START The input
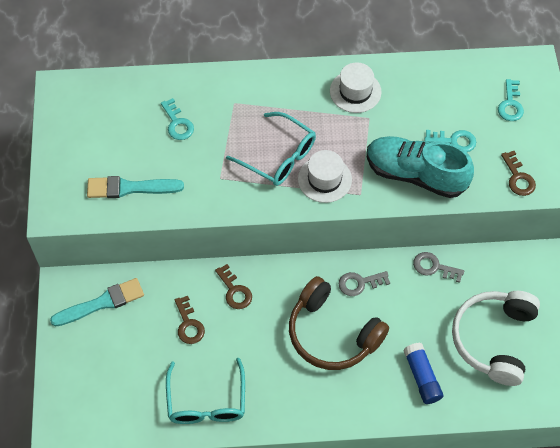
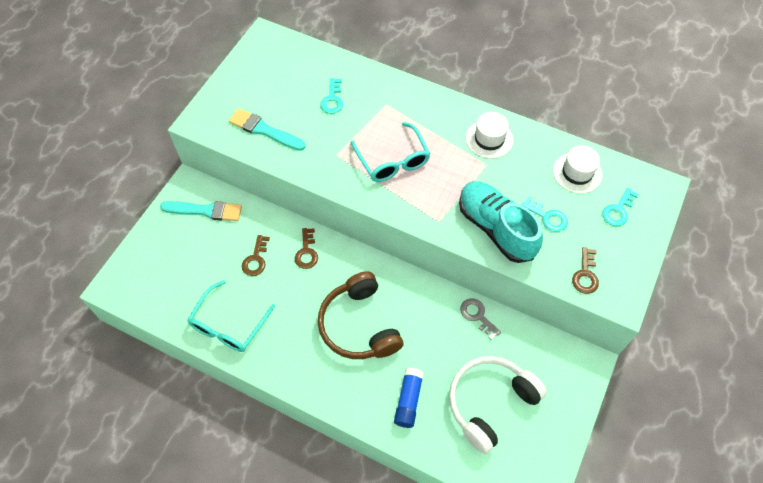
camera: 30 degrees right, 0 degrees up
(324, 179) = (417, 195): white hat -> white hat (577, 173)
(359, 283) = (407, 297): grey key -> none

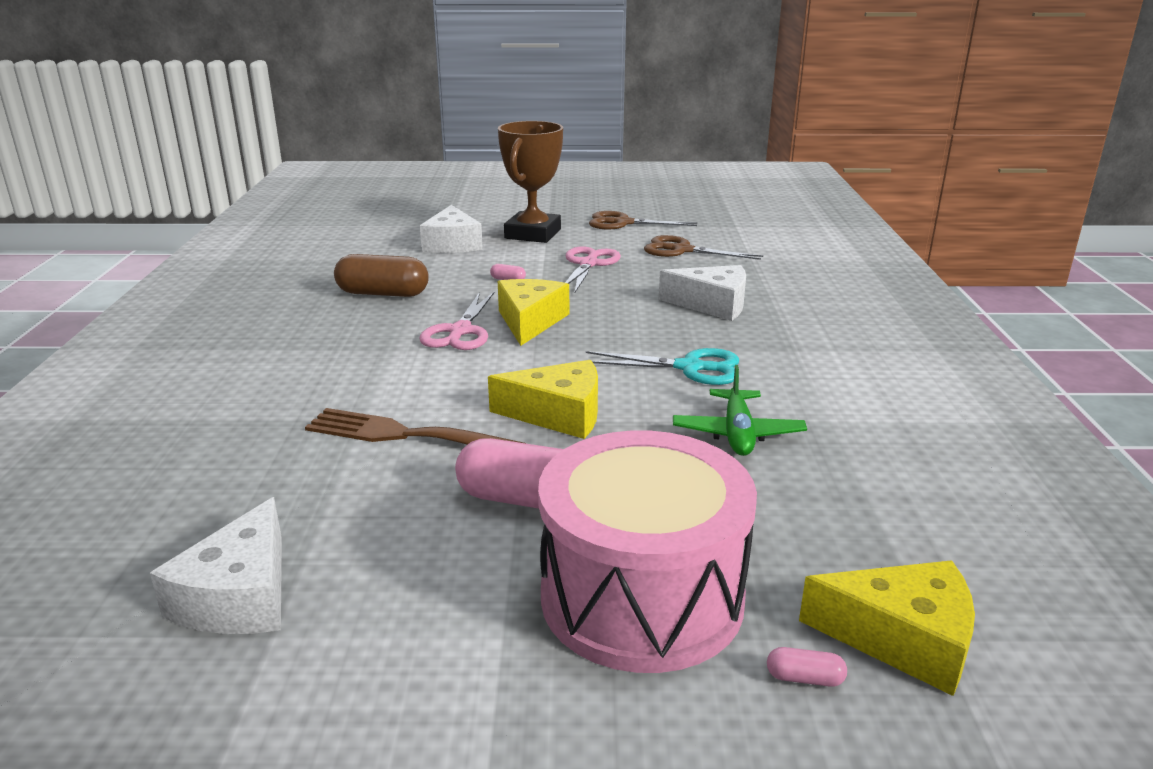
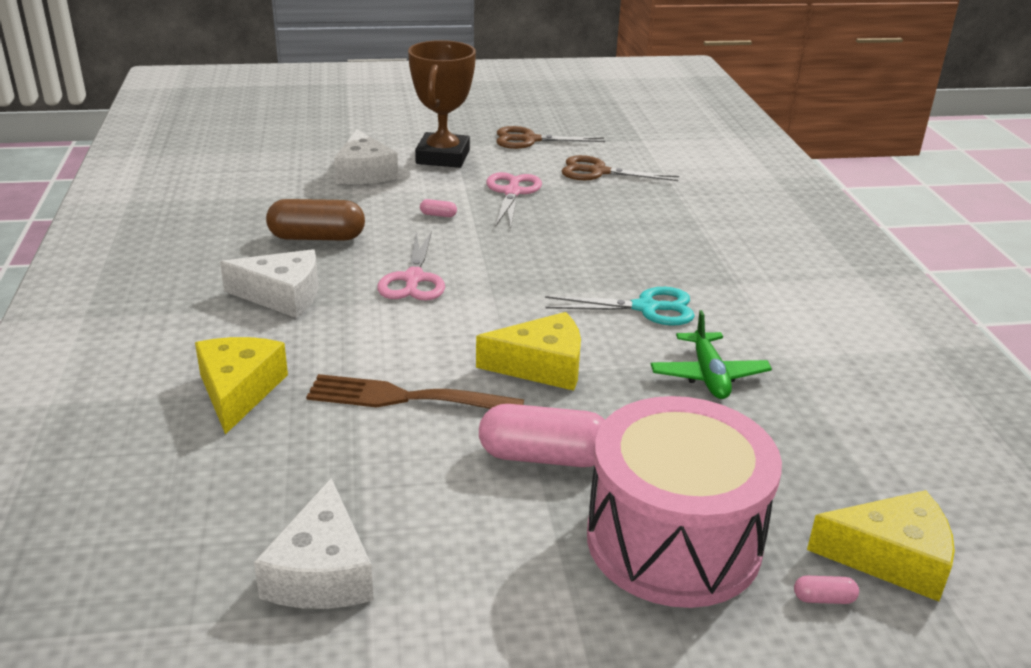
camera: 10 degrees left, 5 degrees up
(530, 321) = (478, 264): yellow cheese -> yellow cheese (239, 391)
(712, 305) = (646, 236): white cheese -> white cheese (282, 296)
END The input
Assignment:
Find the lines above that include the string "cheese" and copy them.

Answer to the exercise:
(530, 321) = (478, 264): yellow cheese -> yellow cheese (239, 391)
(712, 305) = (646, 236): white cheese -> white cheese (282, 296)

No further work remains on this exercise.